▶ _Colored geometric primitive data_
=== Begin Enclosure ===
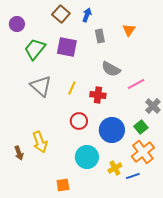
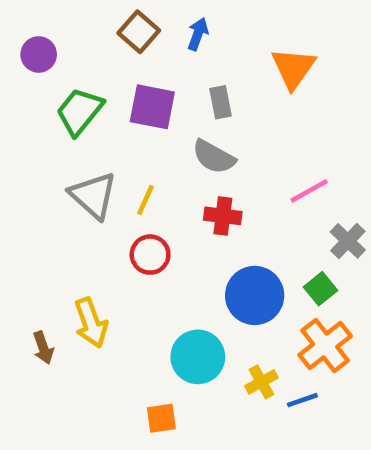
orange triangle: (129, 30) -> (293, 68), size x1.5
gray rectangle: (100, 36) -> (221, 102), moved
gray semicircle: (111, 69) -> (214, 157), moved
yellow line: (72, 88) -> (146, 200), moved
red circle: (79, 121) -> (150, 255), moved
orange square: (63, 185) -> (161, 418), moved

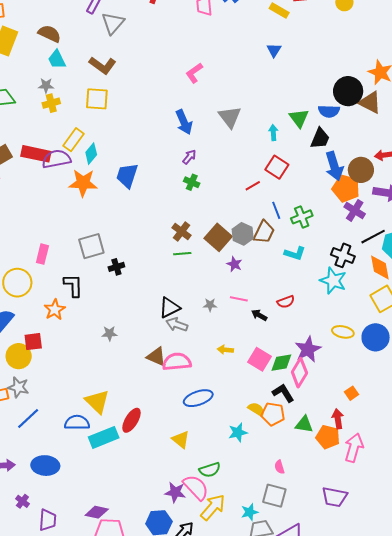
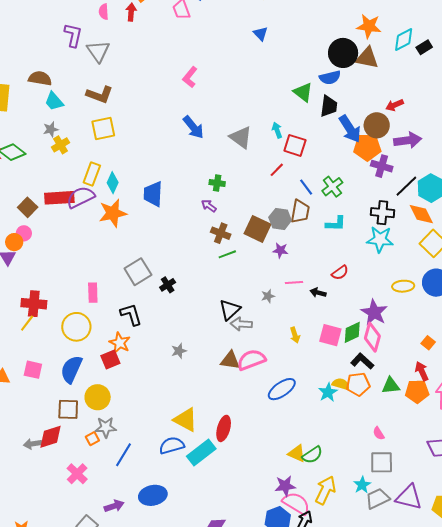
gray triangle: (230, 117) -> (241, 137), moved
cyan arrow: (273, 133) -> (277, 130), moved
purple arrow: (189, 157) -> (209, 206), moved, turned -77
red square: (33, 342) -> (110, 360), moved
yellow arrow: (225, 350) -> (295, 335), turned -98
cyan star: (238, 432) -> (328, 392), moved
yellow triangle: (181, 440) -> (297, 453), moved
pink semicircle: (196, 487) -> (296, 503), moved

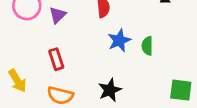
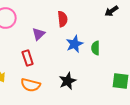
purple triangle: (58, 15) -> (39, 34), moved

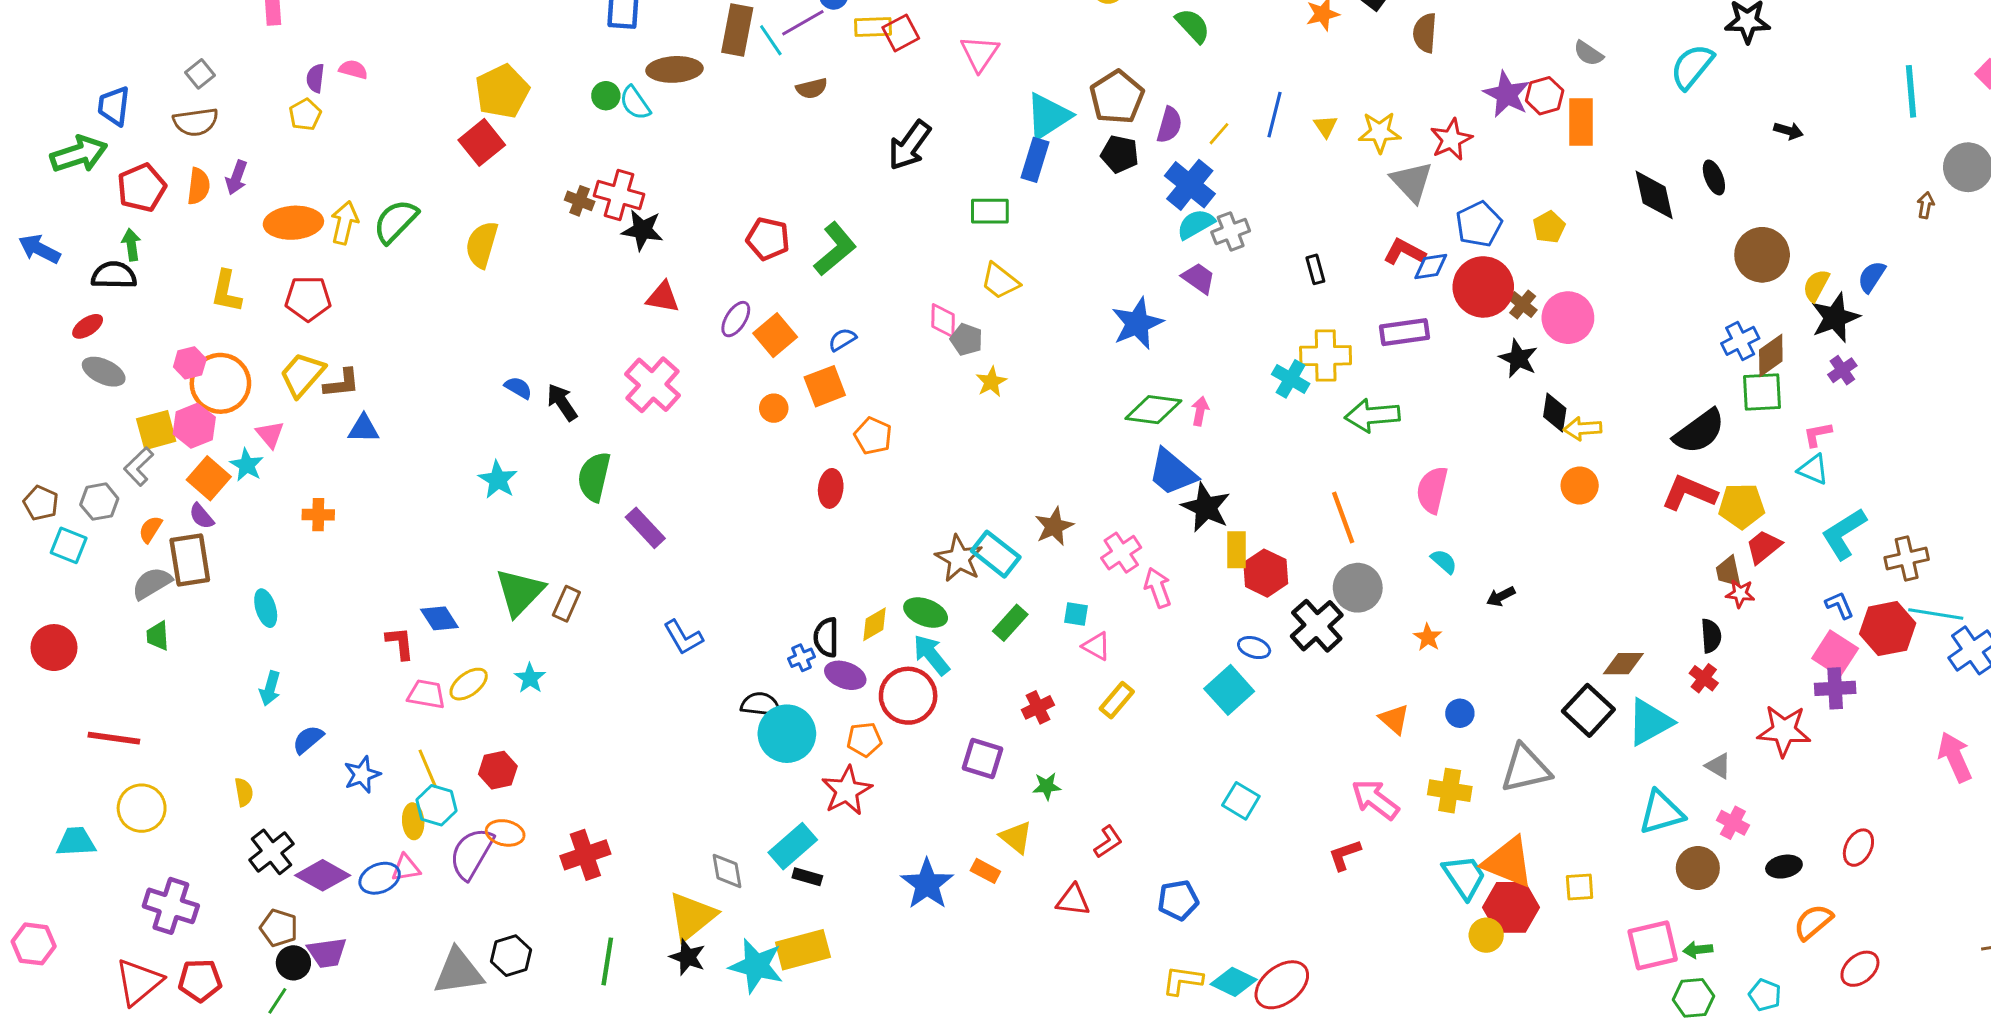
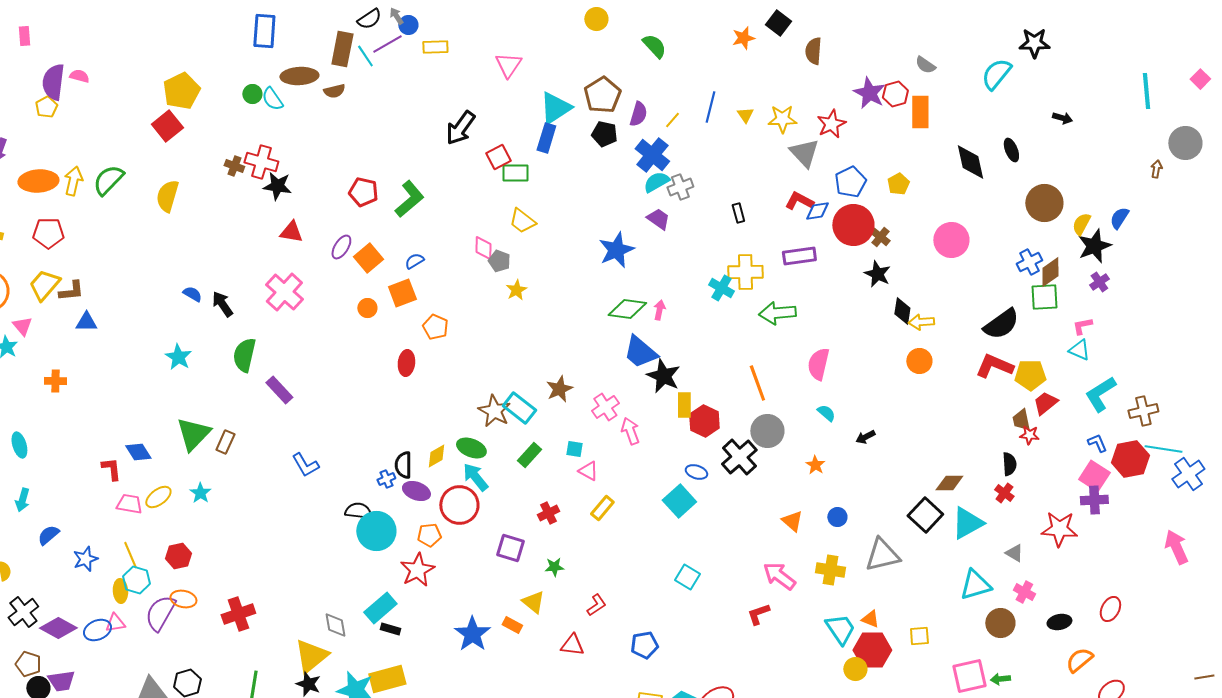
red square: (901, 33) -> (498, 157), moved
purple semicircle: (315, 78) -> (53, 82), size x1.8
brown semicircle: (812, 88) -> (334, 91), moved
pink circle: (1568, 318) -> (951, 240), moved
orange triangle: (1508, 862) -> (870, 619), size x0.5

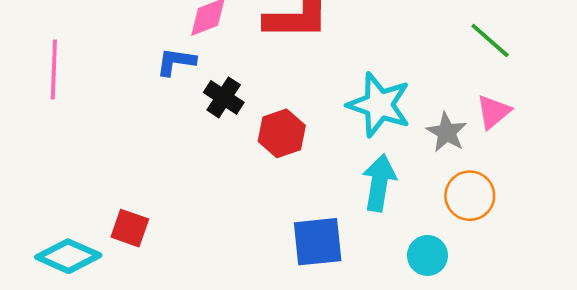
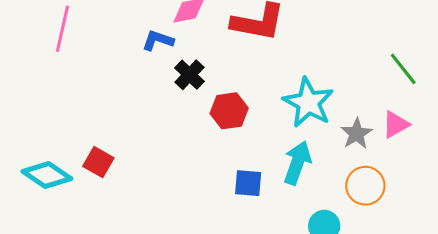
blue square: (318, 242) -> (248, 183), moved, size x0.7

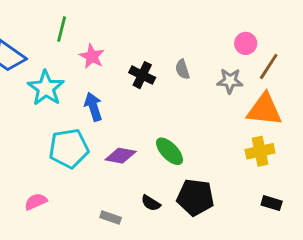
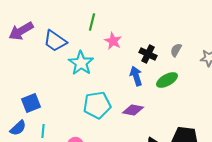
gray semicircle: (182, 69) -> (176, 50), turned 48
blue arrow: (93, 107) -> (136, 76), moved
green ellipse: (169, 151) -> (167, 80), moved, turned -75

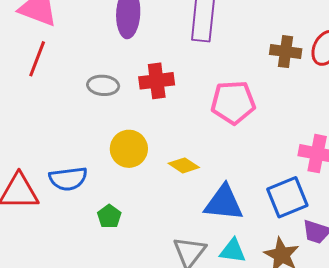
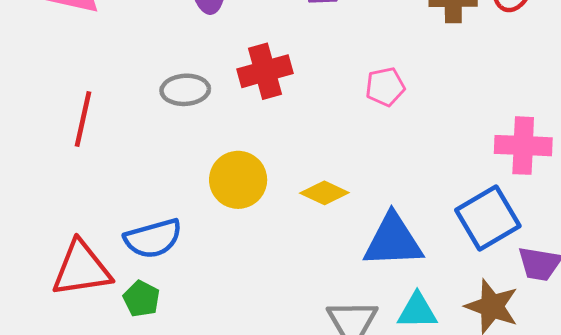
red line: (37, 59) -> (83, 119), moved
pink pentagon: (233, 102) -> (385, 87), size x0.6
green pentagon: (109, 216) -> (141, 299), moved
=== End Enclosure ===
▶ _Work to complete_
Look above for the line with "yellow arrow: (225, 350)"; quote it and every line after it, stopping after the line with "purple semicircle: (315, 78)", exactly, with nothing added and without pictures.

▶ _Expected answer_
yellow arrow: (225, 350) -> (295, 335), turned -98
cyan star: (238, 432) -> (328, 392), moved
yellow triangle: (181, 440) -> (297, 453), moved
pink semicircle: (196, 487) -> (296, 503), moved

purple triangle: (58, 15) -> (39, 34), moved

red square: (901, 33) -> (498, 157), moved
purple semicircle: (315, 78) -> (53, 82), size x1.8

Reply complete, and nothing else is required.